→ **ABOUT THIS EXERCISE**
Each line of the listing that includes the string "schottky" needs to be located and copied.

→ **DATA FOR PROCESSING**
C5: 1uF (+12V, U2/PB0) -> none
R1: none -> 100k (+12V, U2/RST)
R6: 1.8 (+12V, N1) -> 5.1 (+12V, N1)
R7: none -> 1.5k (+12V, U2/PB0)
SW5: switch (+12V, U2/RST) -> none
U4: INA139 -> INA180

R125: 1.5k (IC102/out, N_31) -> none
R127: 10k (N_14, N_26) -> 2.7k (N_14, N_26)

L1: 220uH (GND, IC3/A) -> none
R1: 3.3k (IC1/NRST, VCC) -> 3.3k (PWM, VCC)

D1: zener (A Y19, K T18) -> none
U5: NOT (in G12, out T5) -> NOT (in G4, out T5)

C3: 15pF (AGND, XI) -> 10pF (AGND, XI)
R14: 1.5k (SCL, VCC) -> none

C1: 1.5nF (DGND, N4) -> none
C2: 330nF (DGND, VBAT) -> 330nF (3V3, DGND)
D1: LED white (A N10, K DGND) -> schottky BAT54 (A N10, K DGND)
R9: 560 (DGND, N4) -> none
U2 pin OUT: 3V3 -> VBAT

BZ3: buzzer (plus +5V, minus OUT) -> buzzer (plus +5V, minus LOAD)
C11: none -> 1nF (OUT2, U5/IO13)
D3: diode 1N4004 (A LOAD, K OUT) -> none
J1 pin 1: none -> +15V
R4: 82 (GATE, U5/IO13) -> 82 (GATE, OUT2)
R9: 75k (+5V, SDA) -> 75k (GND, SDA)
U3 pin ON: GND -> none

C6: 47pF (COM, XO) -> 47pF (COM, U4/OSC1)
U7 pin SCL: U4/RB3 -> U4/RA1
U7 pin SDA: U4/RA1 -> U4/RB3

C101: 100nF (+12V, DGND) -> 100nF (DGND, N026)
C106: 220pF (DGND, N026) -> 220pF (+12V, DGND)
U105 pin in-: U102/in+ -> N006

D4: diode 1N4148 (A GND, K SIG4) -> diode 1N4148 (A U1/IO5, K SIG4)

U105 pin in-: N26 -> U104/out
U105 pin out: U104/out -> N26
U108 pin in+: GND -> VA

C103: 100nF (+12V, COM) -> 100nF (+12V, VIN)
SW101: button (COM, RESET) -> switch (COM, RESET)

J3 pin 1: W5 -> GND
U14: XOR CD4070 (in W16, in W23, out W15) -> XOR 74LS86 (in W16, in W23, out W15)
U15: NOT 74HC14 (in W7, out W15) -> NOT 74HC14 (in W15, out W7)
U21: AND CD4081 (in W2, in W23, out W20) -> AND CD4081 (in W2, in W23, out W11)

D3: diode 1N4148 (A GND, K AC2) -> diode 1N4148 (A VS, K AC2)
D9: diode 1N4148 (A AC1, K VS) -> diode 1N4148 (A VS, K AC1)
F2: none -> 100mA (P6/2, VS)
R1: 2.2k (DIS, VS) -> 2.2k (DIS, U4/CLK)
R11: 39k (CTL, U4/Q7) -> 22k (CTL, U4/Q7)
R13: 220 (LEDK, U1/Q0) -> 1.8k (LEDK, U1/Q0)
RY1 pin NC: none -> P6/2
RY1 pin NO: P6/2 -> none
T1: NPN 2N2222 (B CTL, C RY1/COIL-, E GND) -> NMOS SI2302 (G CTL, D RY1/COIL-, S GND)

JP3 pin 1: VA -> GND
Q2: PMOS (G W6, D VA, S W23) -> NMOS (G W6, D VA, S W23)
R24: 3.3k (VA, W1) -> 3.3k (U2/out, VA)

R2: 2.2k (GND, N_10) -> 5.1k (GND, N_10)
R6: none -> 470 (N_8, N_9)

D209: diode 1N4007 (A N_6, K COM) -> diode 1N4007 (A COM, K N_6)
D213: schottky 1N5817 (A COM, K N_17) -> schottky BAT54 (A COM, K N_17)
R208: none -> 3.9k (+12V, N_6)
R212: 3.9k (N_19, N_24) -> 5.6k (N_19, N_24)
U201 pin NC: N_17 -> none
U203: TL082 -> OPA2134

→ **RESULT FOR THIS TASK**
D1: LED white (A N10, K DGND) -> schottky BAT54 (A N10, K DGND)
D213: schottky 1N5817 (A COM, K N_17) -> schottky BAT54 (A COM, K N_17)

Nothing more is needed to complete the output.